Directions >> Which lines of the items contain the string "kern"? Gather each such line, treating uppercase and lowercase as different.

..............................

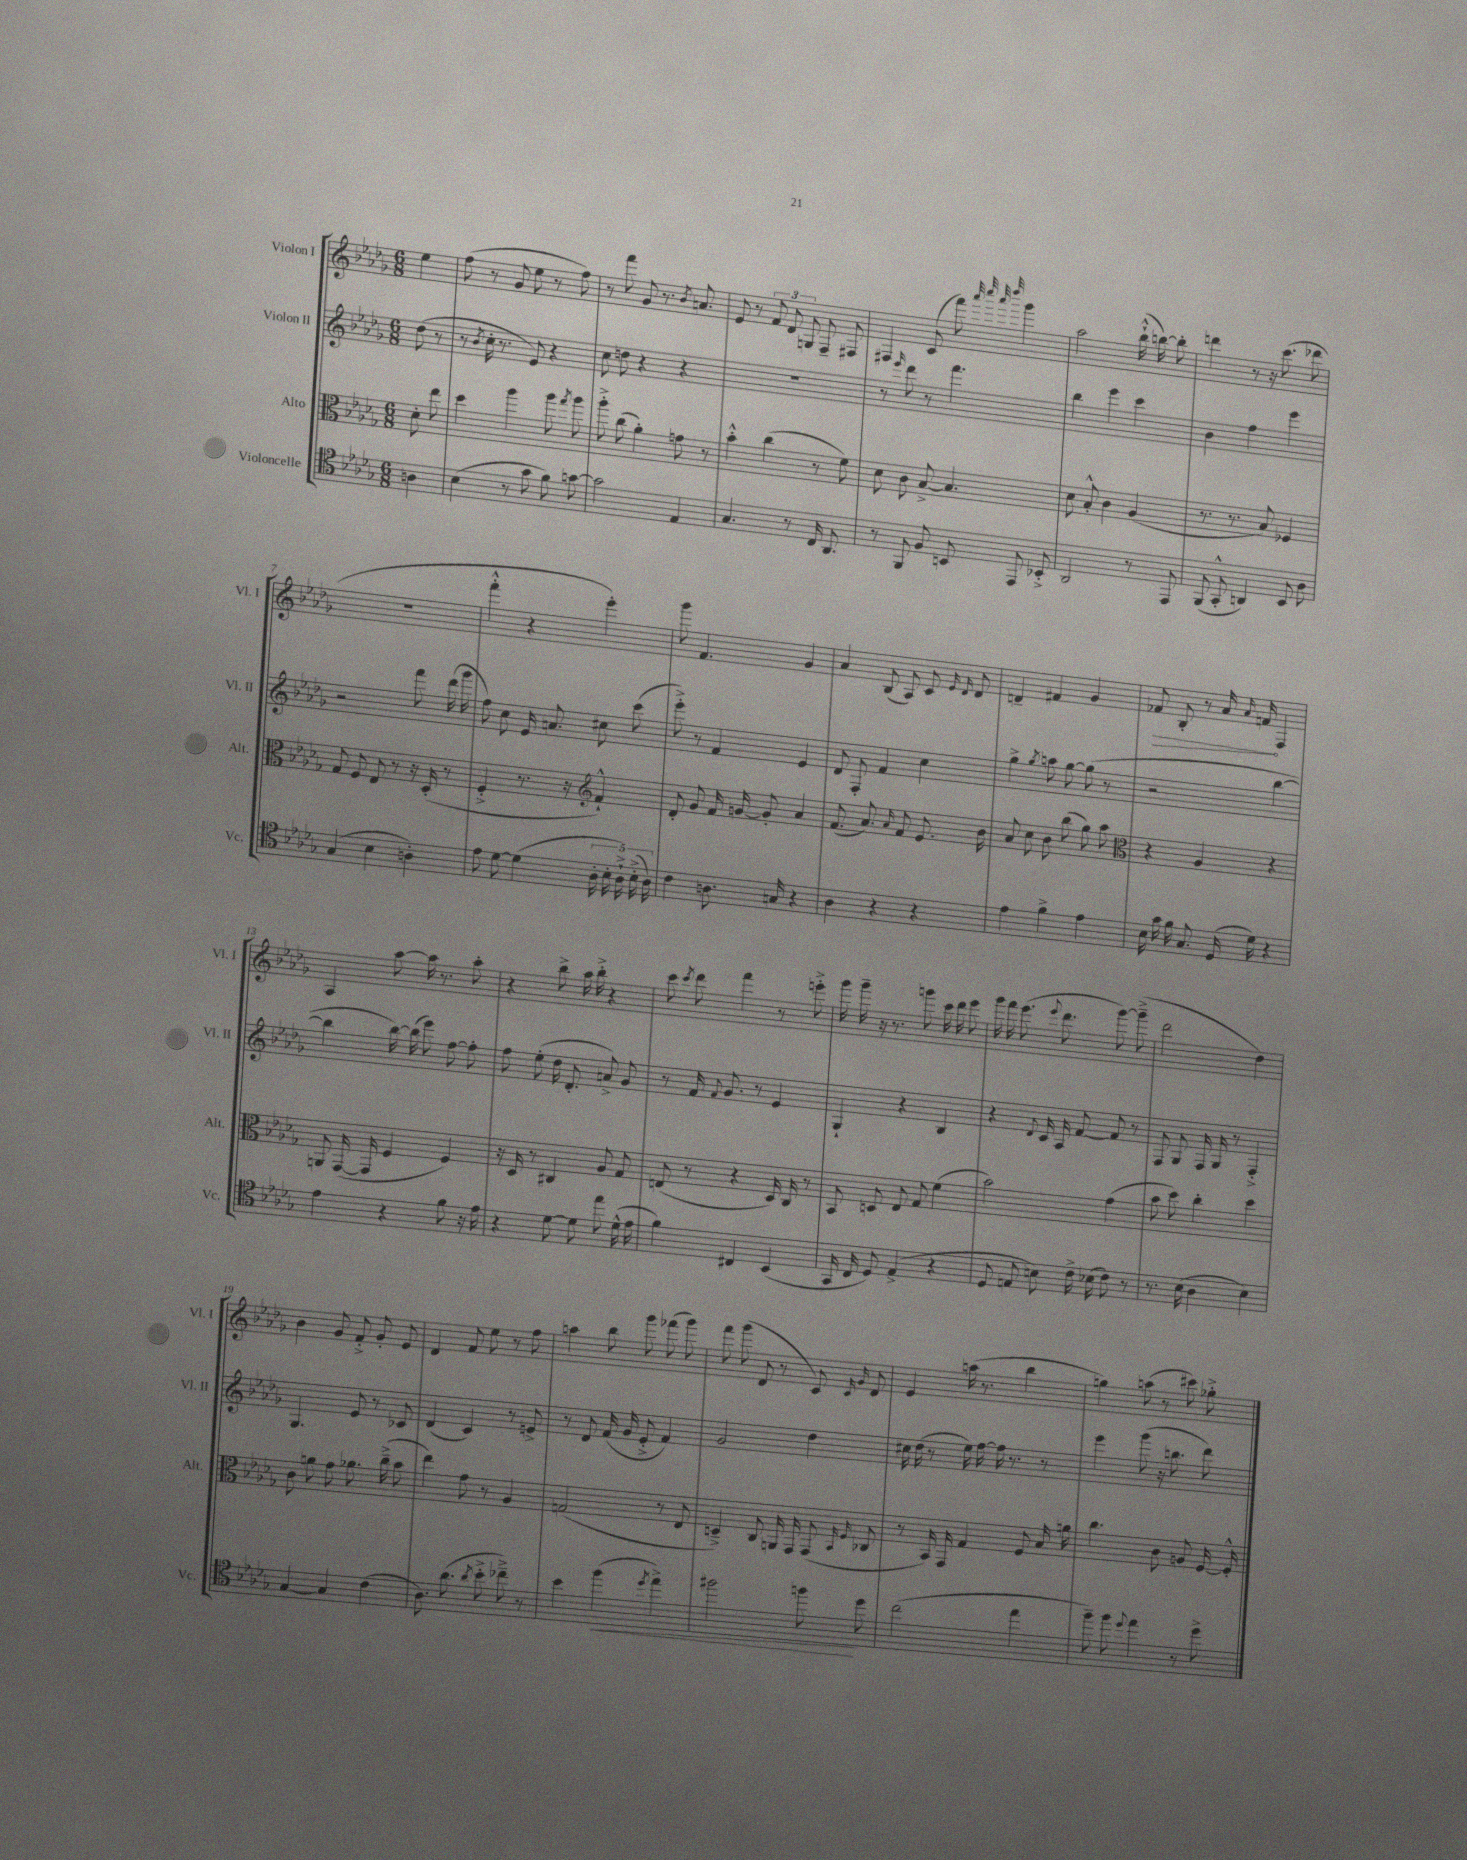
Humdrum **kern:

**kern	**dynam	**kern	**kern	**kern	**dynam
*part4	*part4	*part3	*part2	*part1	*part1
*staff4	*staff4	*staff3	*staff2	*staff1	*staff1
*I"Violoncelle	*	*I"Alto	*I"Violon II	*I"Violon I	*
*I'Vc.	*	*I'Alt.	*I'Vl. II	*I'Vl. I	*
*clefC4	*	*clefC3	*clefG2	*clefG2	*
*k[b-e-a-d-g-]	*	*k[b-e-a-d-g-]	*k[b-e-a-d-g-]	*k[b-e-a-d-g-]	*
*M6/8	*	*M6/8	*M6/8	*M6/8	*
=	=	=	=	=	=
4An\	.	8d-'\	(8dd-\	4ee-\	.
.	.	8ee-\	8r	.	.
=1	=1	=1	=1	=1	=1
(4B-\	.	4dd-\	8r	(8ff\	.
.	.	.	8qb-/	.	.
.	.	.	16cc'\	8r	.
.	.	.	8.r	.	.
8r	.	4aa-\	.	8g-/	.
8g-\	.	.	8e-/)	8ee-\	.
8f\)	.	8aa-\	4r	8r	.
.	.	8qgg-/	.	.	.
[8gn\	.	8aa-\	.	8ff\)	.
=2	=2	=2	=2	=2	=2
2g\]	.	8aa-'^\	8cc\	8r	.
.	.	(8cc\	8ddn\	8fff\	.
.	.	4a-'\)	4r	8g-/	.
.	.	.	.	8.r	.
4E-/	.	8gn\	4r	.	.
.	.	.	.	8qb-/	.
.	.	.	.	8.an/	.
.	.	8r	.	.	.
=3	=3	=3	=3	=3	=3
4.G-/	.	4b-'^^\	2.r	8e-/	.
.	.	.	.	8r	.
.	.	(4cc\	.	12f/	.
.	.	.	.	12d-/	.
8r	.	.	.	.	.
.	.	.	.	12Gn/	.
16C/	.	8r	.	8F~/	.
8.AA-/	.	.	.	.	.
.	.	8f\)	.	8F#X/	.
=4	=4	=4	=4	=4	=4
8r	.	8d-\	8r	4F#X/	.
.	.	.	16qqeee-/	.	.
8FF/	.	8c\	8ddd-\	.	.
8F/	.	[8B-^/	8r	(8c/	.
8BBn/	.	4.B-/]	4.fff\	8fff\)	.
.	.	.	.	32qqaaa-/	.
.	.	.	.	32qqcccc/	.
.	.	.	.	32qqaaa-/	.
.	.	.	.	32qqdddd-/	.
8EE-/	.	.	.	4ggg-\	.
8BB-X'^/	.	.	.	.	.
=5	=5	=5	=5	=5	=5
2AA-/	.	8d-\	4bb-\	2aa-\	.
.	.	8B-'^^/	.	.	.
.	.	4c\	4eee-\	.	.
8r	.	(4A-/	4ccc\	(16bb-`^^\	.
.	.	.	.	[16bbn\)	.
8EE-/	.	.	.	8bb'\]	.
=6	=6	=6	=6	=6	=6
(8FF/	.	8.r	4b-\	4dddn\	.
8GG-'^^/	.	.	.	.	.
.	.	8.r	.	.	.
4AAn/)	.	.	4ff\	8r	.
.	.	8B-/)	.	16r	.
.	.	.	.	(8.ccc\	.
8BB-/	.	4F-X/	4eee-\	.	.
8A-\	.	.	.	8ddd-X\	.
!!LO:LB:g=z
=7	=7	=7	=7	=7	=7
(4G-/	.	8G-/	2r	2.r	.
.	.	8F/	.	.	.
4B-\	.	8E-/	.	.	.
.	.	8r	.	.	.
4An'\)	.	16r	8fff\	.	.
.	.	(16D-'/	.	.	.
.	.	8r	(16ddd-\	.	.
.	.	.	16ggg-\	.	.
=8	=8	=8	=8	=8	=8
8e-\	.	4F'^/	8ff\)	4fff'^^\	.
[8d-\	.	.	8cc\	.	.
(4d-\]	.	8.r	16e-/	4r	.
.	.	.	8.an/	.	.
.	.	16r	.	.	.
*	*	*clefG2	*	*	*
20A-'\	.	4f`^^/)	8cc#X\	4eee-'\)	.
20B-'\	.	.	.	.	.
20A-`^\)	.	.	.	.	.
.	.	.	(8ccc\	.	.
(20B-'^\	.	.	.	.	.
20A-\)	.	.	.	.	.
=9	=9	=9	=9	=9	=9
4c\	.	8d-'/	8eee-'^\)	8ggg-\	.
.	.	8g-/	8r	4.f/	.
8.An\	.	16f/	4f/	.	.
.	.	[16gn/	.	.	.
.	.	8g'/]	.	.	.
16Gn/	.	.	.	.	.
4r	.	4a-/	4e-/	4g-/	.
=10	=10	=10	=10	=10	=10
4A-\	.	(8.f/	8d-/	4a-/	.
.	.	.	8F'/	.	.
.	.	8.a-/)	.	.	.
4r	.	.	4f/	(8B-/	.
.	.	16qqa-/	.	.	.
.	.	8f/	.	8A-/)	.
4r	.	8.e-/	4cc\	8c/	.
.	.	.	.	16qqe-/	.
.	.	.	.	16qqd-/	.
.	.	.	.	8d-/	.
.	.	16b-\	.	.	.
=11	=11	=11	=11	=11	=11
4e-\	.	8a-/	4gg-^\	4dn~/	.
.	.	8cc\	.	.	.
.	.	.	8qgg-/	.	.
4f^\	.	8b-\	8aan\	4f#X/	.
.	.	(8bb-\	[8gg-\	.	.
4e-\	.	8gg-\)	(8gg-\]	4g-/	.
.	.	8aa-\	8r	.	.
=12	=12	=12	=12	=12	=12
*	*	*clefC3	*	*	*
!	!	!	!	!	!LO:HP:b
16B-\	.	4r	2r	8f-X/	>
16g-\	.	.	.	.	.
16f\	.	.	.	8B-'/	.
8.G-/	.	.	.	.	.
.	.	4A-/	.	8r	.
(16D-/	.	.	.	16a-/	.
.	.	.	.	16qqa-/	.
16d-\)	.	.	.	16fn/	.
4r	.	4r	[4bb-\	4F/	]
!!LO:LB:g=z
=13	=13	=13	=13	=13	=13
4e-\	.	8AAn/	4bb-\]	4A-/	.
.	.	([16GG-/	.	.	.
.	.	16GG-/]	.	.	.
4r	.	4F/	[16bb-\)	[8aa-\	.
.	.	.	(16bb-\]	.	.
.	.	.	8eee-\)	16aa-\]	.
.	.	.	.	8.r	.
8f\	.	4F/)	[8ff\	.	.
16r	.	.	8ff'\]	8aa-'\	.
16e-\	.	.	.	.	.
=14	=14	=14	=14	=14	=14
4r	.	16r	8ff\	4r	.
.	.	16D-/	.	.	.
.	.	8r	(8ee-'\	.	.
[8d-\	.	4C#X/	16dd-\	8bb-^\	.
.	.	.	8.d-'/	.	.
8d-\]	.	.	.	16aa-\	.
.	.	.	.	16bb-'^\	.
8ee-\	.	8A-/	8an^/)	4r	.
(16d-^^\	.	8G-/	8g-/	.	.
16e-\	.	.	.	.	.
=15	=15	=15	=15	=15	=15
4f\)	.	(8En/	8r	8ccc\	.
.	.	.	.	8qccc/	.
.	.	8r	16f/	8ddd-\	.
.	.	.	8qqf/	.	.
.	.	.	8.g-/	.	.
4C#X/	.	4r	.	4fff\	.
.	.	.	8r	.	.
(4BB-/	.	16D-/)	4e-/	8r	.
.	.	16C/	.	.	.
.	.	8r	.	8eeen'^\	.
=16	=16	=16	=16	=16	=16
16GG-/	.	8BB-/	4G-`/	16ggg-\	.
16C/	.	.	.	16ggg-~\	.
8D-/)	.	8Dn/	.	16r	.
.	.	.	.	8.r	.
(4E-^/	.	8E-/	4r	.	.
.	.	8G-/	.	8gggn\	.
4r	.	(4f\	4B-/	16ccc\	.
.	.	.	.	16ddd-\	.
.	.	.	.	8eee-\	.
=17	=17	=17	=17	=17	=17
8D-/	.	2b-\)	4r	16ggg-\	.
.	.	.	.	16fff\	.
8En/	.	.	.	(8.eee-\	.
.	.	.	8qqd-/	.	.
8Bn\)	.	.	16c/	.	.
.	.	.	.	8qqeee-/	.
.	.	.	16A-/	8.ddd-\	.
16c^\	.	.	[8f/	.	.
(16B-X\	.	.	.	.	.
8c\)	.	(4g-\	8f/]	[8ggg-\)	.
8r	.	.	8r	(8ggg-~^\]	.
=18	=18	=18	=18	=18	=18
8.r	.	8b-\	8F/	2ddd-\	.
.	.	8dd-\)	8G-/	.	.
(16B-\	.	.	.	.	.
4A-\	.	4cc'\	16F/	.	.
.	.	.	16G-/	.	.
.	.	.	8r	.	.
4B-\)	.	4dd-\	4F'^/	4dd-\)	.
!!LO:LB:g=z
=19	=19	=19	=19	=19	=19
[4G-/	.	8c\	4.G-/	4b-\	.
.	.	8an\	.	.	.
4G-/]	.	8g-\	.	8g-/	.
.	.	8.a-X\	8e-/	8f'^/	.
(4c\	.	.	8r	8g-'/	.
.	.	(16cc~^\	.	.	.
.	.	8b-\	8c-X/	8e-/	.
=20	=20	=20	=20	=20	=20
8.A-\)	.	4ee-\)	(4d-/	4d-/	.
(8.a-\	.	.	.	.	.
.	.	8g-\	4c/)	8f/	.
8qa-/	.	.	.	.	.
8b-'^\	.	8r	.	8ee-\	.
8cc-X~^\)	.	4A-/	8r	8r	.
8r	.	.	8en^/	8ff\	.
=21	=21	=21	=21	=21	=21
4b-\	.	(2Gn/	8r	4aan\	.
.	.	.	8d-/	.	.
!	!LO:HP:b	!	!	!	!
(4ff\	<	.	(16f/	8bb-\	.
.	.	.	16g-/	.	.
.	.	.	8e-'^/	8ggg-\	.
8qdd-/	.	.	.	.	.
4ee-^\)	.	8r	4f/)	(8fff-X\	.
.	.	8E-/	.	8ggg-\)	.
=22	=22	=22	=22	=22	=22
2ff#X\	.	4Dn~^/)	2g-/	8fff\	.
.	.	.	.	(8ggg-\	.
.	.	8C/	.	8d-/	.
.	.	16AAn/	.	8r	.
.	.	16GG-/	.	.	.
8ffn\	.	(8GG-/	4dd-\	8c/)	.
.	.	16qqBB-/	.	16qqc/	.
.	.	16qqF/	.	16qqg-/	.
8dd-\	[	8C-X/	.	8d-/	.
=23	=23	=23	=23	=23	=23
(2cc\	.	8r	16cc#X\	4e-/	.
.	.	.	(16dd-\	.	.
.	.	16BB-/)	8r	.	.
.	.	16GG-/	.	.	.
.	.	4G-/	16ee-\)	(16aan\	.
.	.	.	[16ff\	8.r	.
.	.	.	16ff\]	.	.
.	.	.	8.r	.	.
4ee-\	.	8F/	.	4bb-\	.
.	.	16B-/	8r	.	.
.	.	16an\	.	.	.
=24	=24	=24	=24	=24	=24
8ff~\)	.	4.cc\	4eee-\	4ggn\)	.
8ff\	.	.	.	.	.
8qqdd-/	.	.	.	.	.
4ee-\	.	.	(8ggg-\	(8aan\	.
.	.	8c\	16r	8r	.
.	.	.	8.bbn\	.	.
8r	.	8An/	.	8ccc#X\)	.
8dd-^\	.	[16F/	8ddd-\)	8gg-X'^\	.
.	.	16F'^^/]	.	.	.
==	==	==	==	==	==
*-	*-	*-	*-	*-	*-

..............................

Task result >>
Humdrum **kern:
**kern	**dynam	**kern	**kern	**kern	**dynam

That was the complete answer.